From the line that contains "pink fish: 10 -> 13" down to the final line below, please repeat each line exactly and nothing more, with no pictures.

Stored items
- Opening Delimiter -

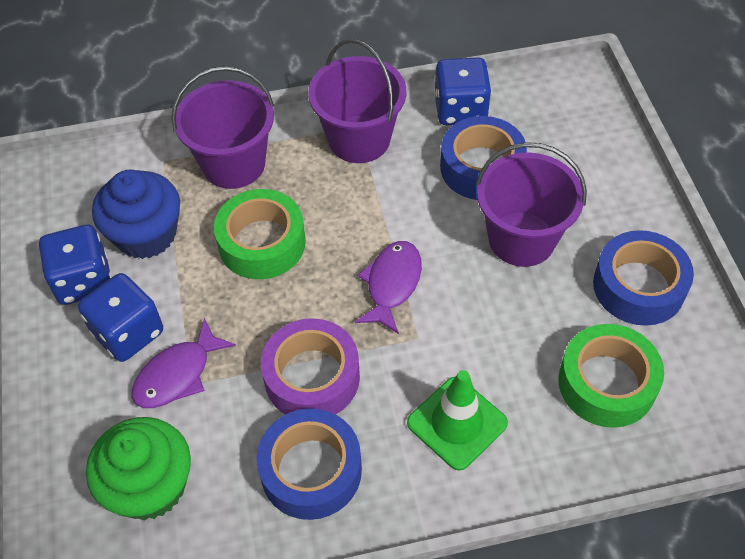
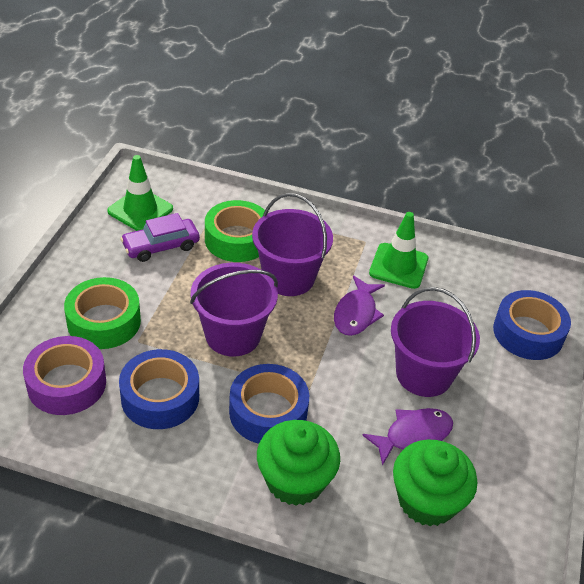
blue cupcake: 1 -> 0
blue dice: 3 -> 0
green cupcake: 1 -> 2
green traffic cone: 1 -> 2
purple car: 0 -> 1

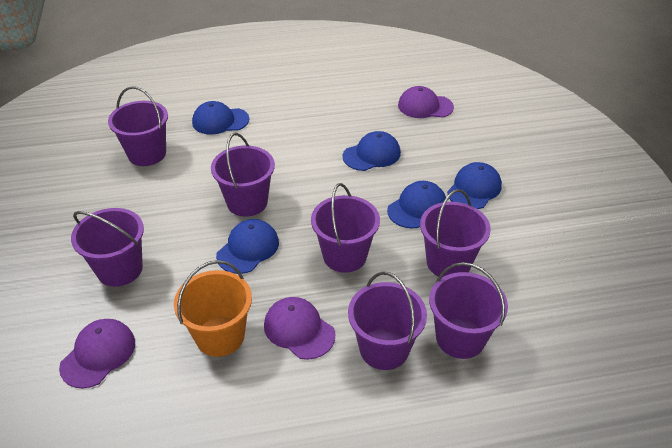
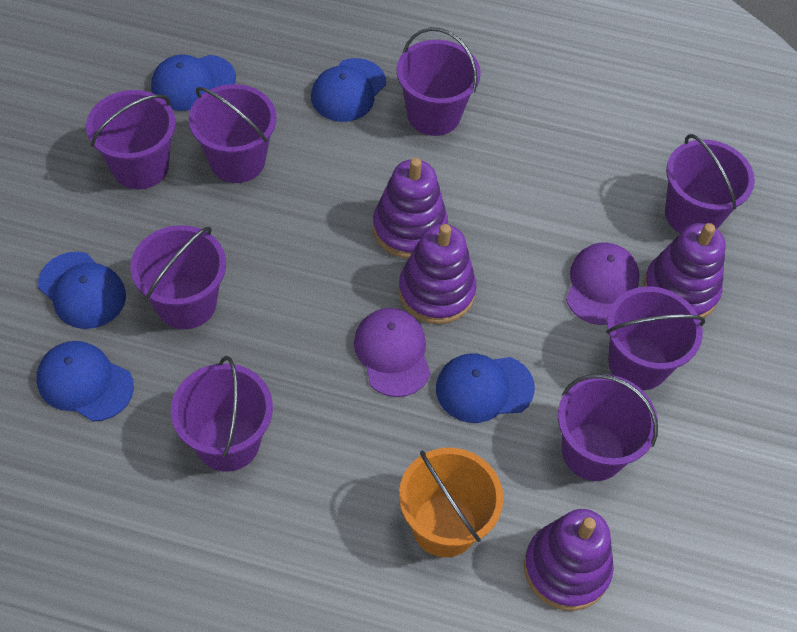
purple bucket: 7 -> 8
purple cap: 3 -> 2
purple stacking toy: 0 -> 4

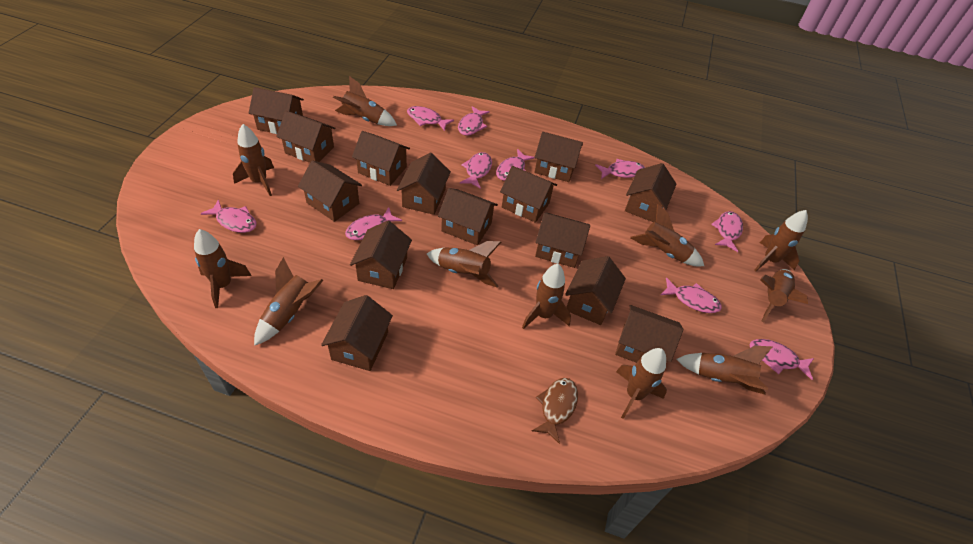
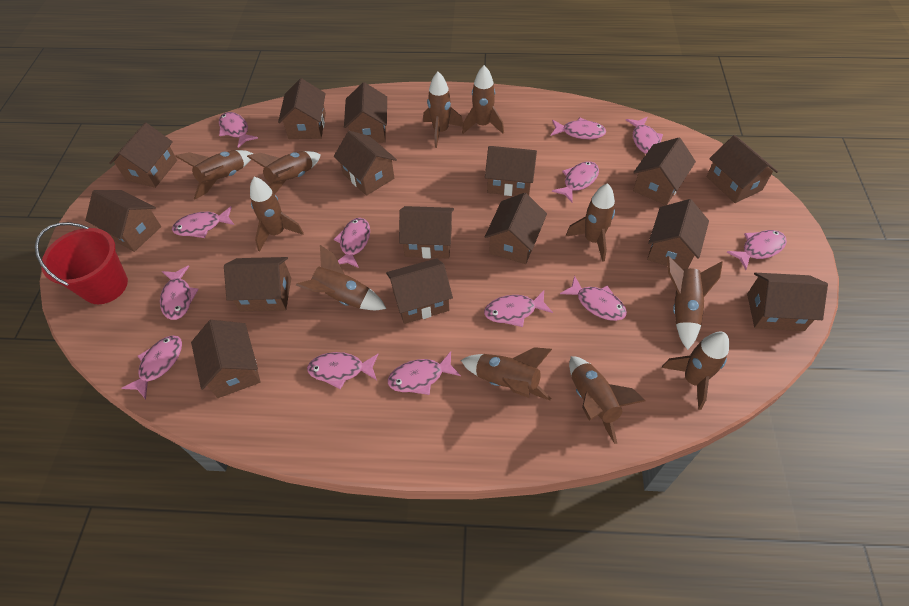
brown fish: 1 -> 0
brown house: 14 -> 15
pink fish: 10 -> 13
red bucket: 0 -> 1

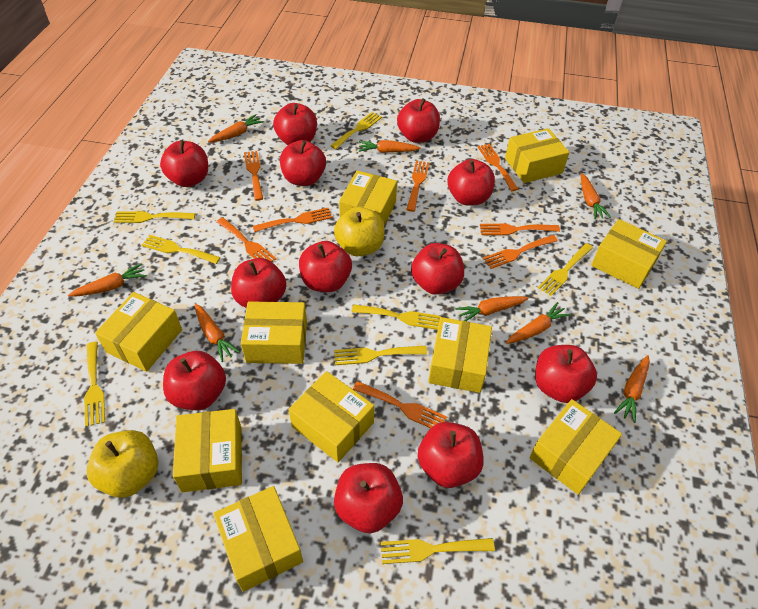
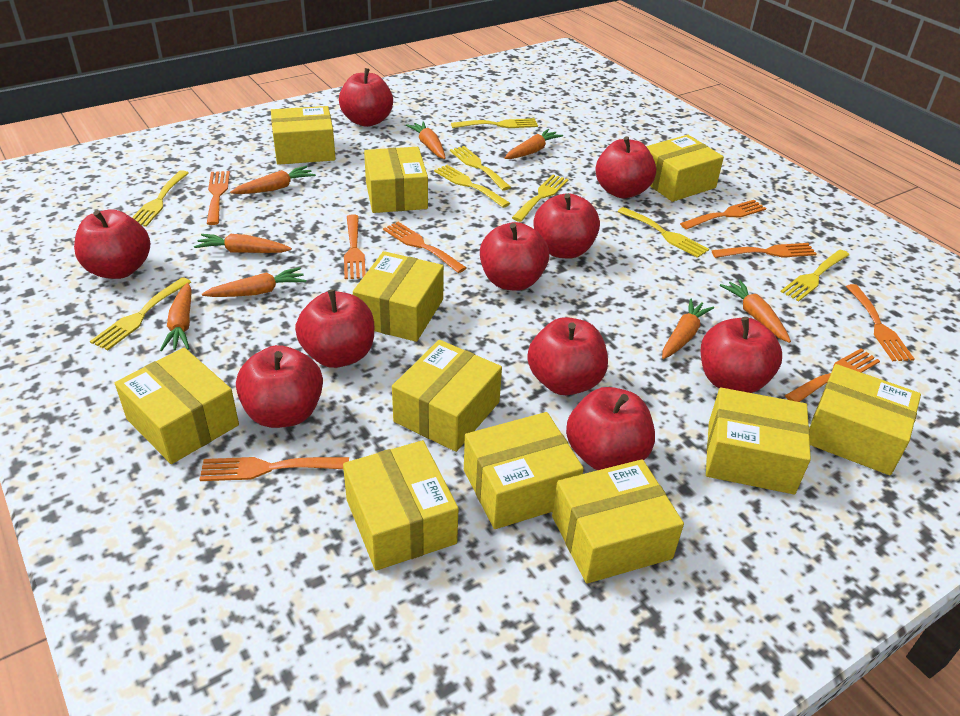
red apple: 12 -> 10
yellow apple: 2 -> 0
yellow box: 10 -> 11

- Closing Delimiter -

_Reply to the exercise_.
pink fish: 10 -> 13
red bucket: 0 -> 1

red apple: 12 -> 10
yellow apple: 2 -> 0
yellow box: 10 -> 11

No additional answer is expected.